Word for word, repeat the data that follows. Do not include the pictures.

◆ Provided information ◆

'''

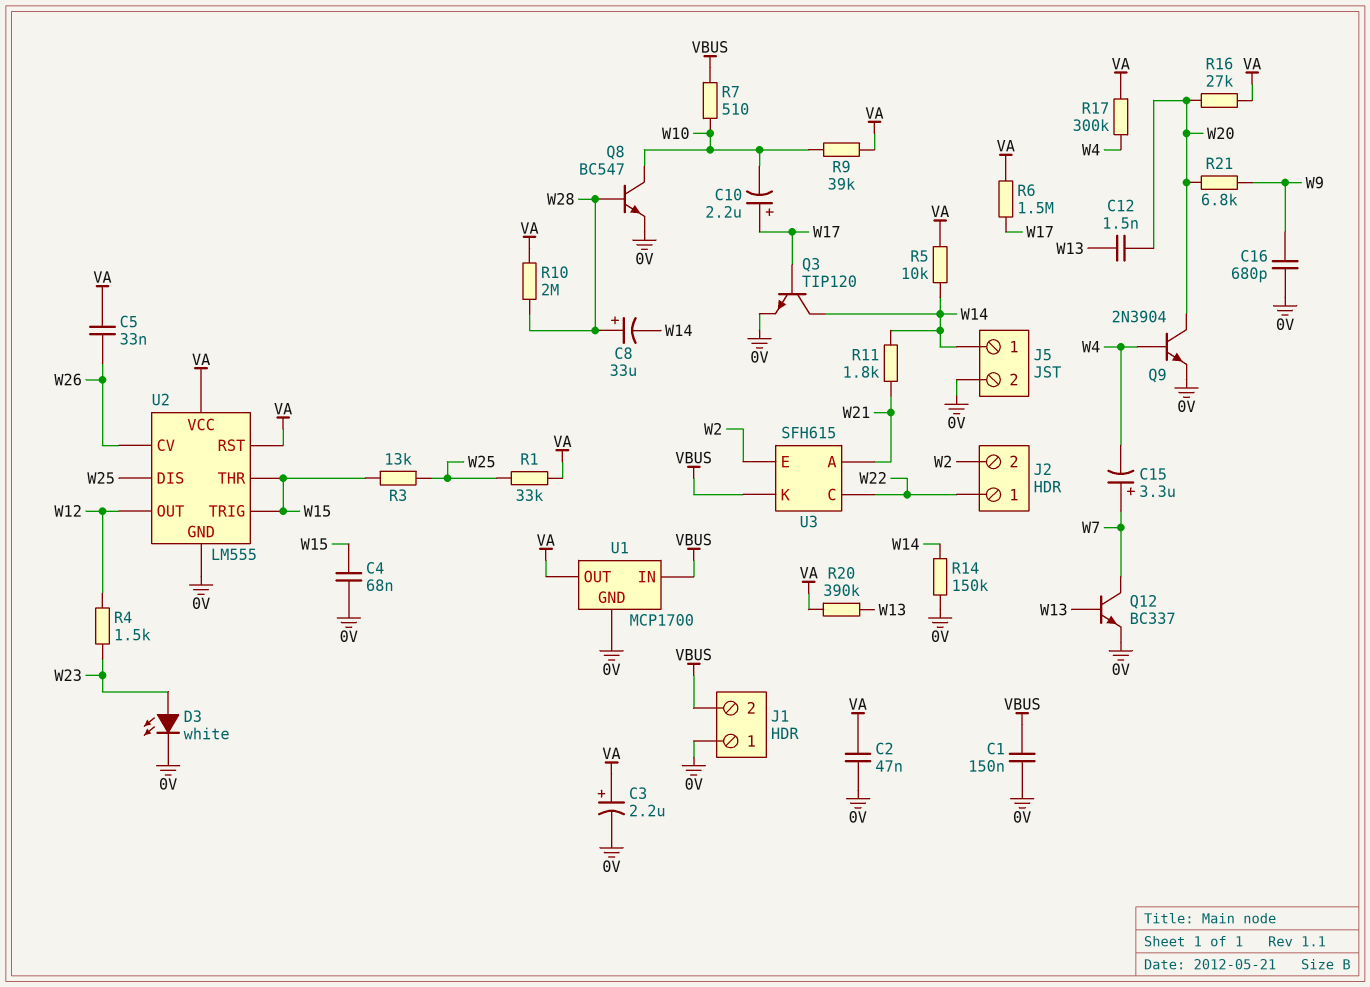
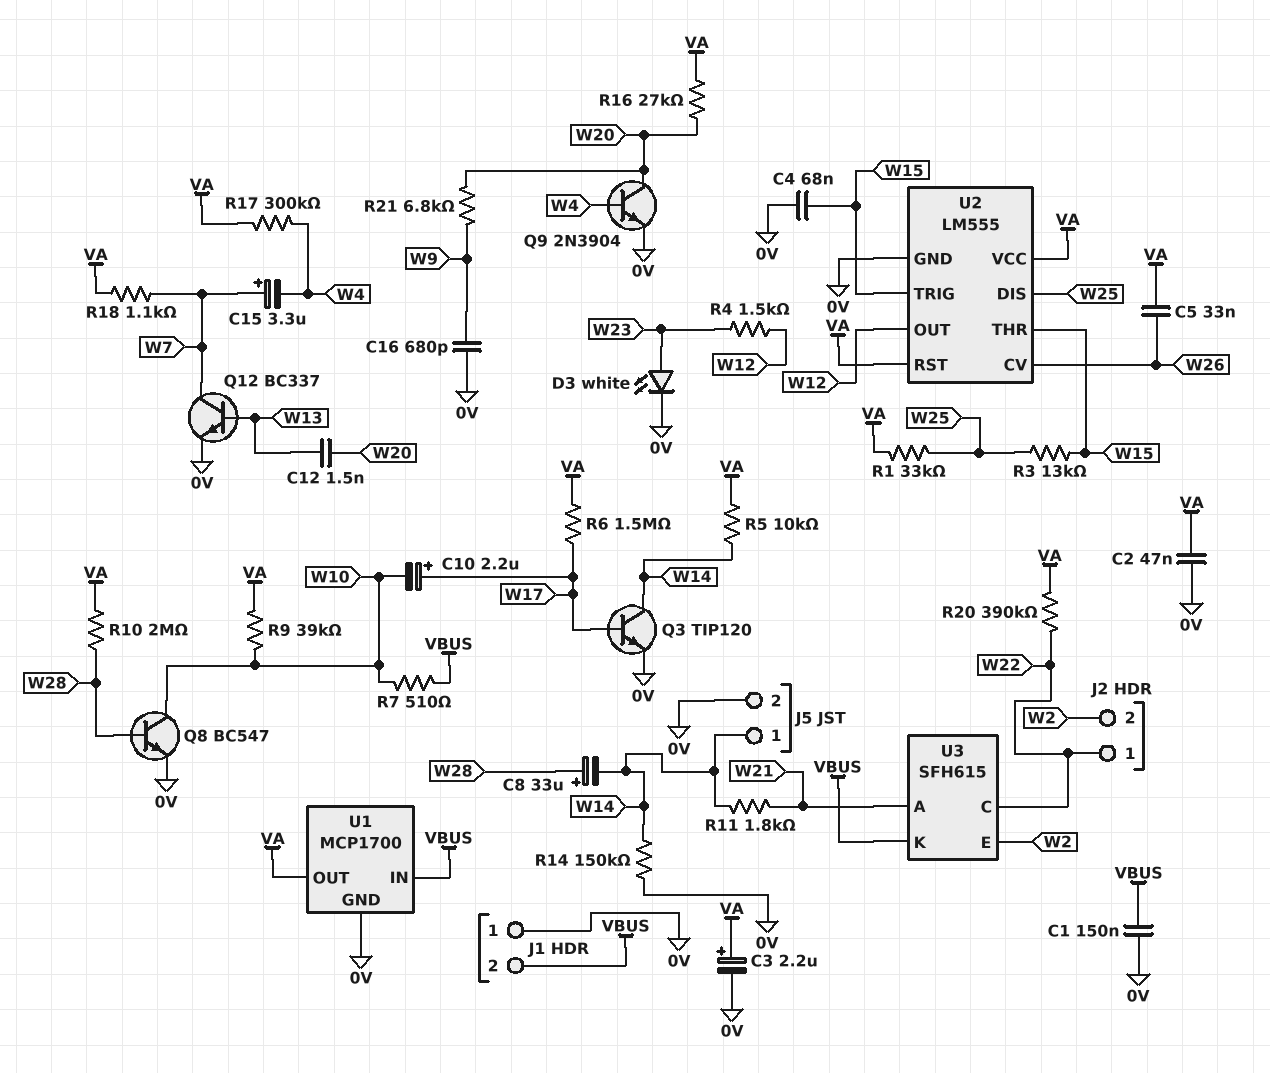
R18: none -> 1.1k (VA, W7)
R20: 390k (VA, W13) -> 390k (VA, W22)

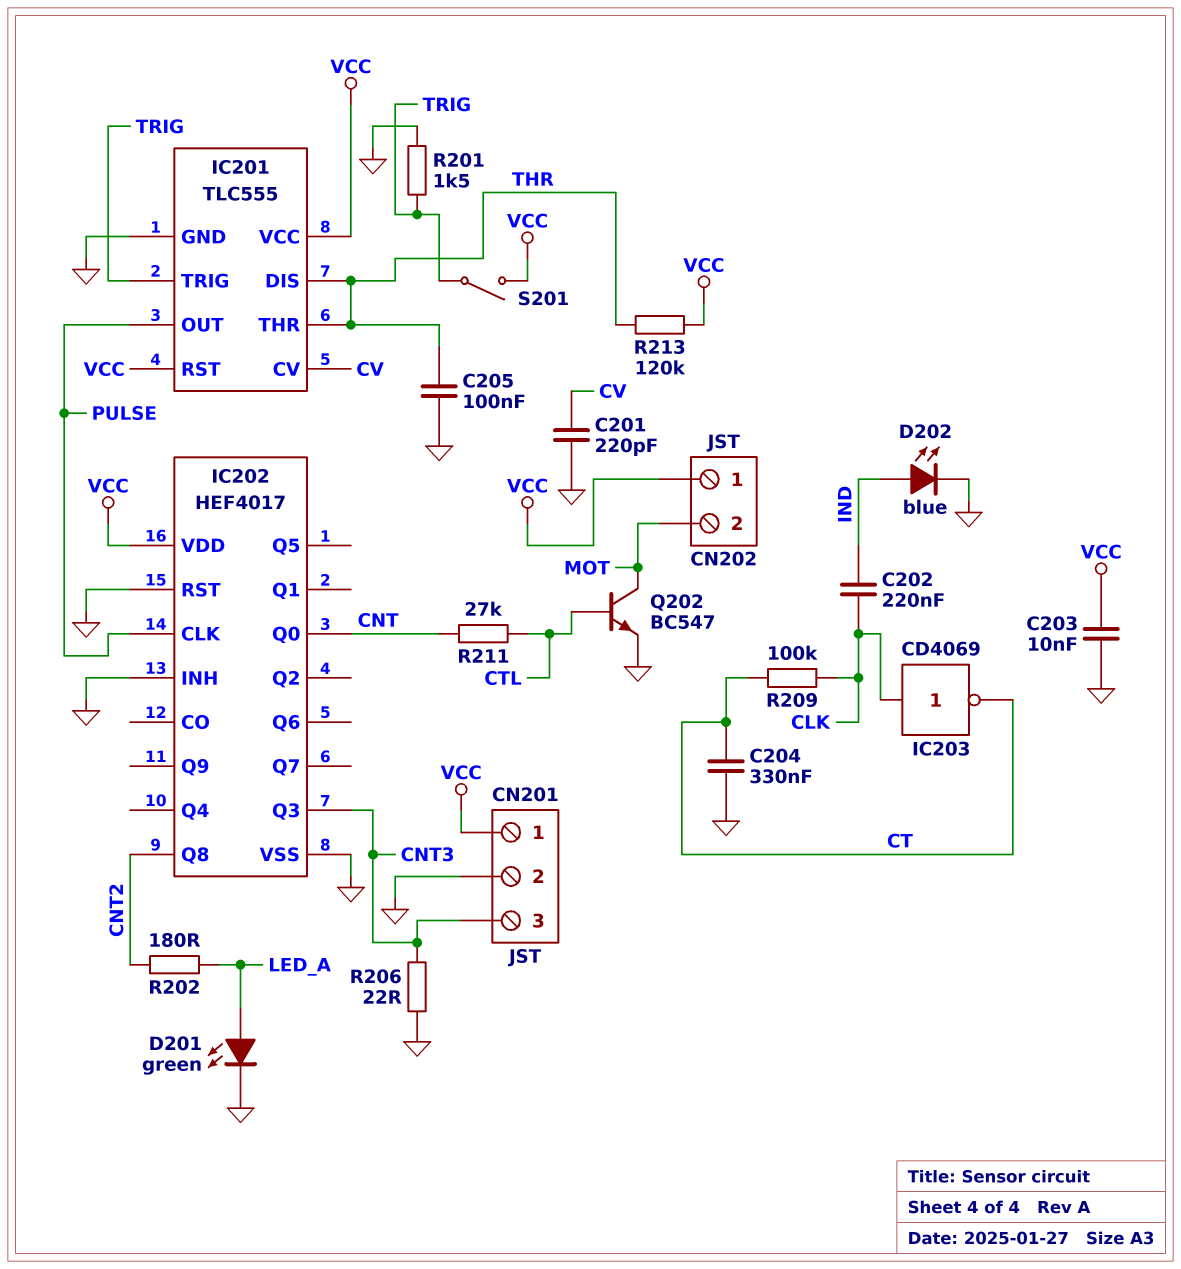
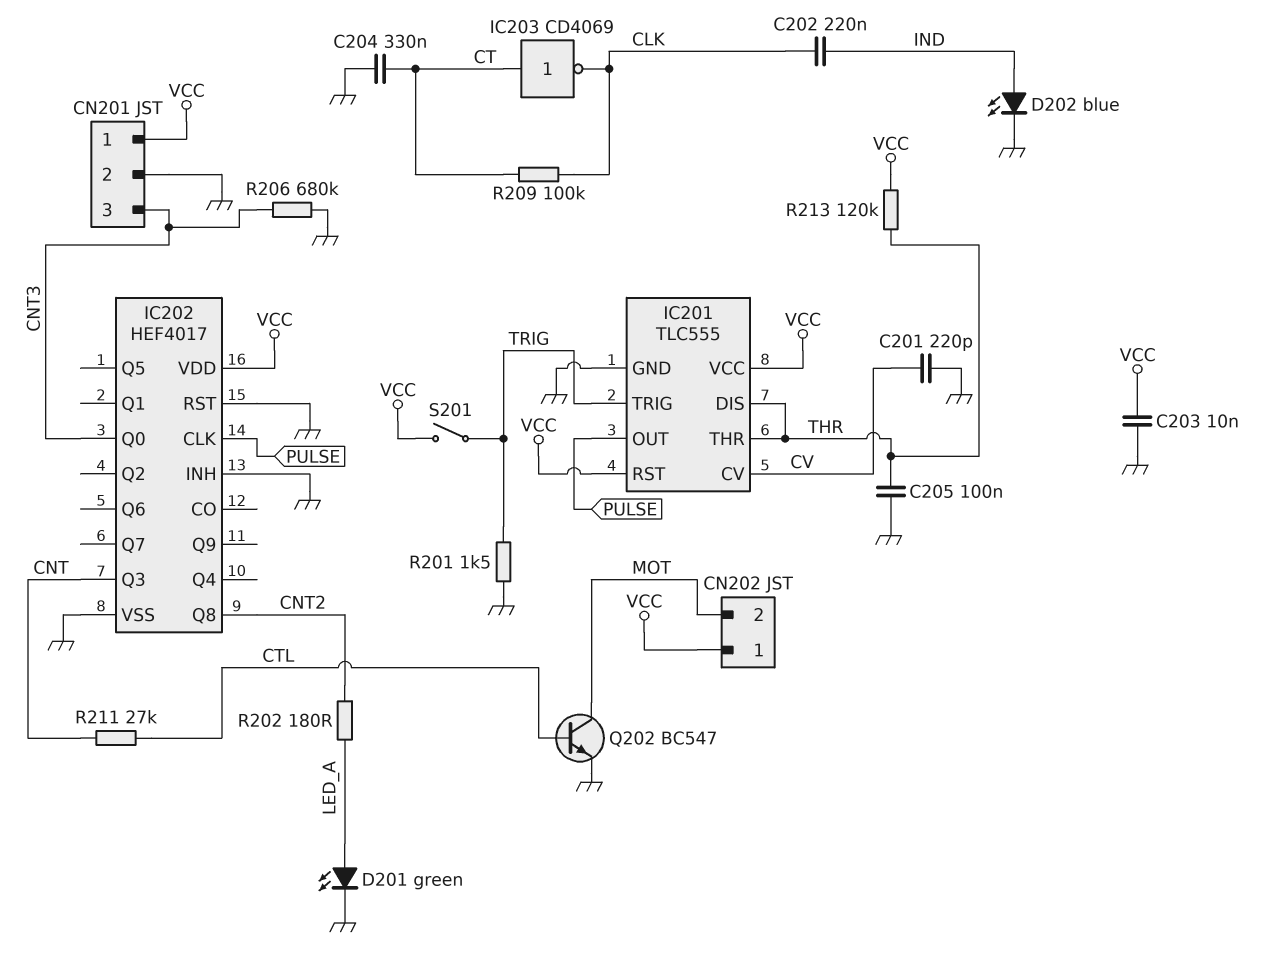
IC202 pin Q0: CNT -> CNT3
IC202 pin Q3: CNT3 -> CNT
IC203: NOT CD4069 (in CLK, out CT) -> NOT CD4069 (in CT, out CLK)
R206: 22 (CNT3, GND) -> 680k (CNT3, GND)

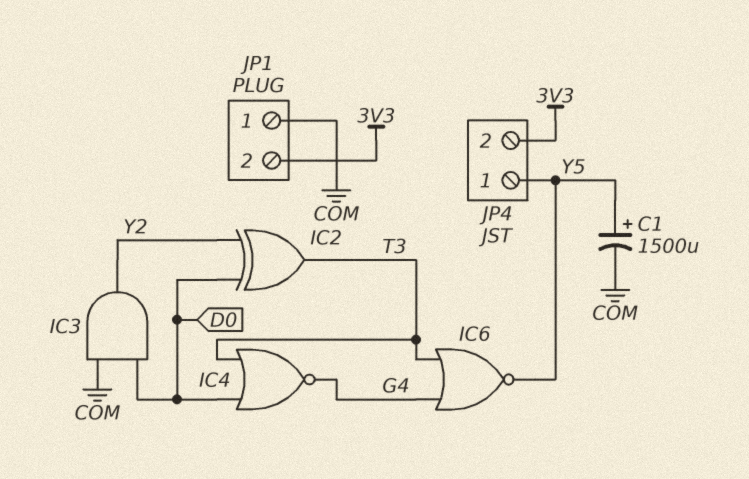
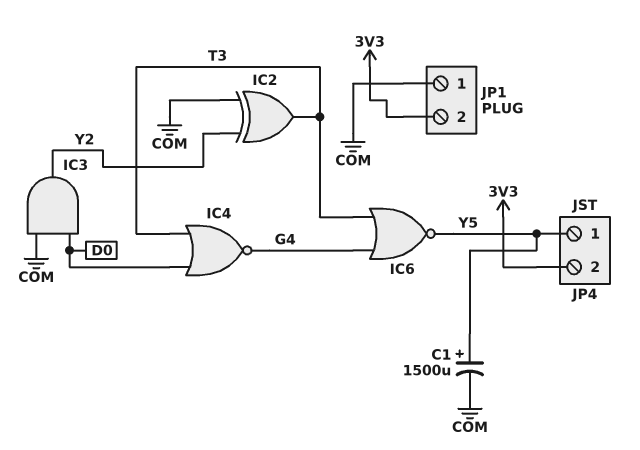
IC2: XOR (in D0, in Y2, out T3) -> XOR (in COM, in Y2, out T3)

'''

◆ Solved problem ◆
R18: none -> 1.1k (VA, W7)
R20: 390k (VA, W13) -> 390k (VA, W22)

IC202 pin Q0: CNT -> CNT3
IC202 pin Q3: CNT3 -> CNT
IC203: NOT CD4069 (in CLK, out CT) -> NOT CD4069 (in CT, out CLK)
R206: 22 (CNT3, GND) -> 680k (CNT3, GND)

IC2: XOR (in D0, in Y2, out T3) -> XOR (in COM, in Y2, out T3)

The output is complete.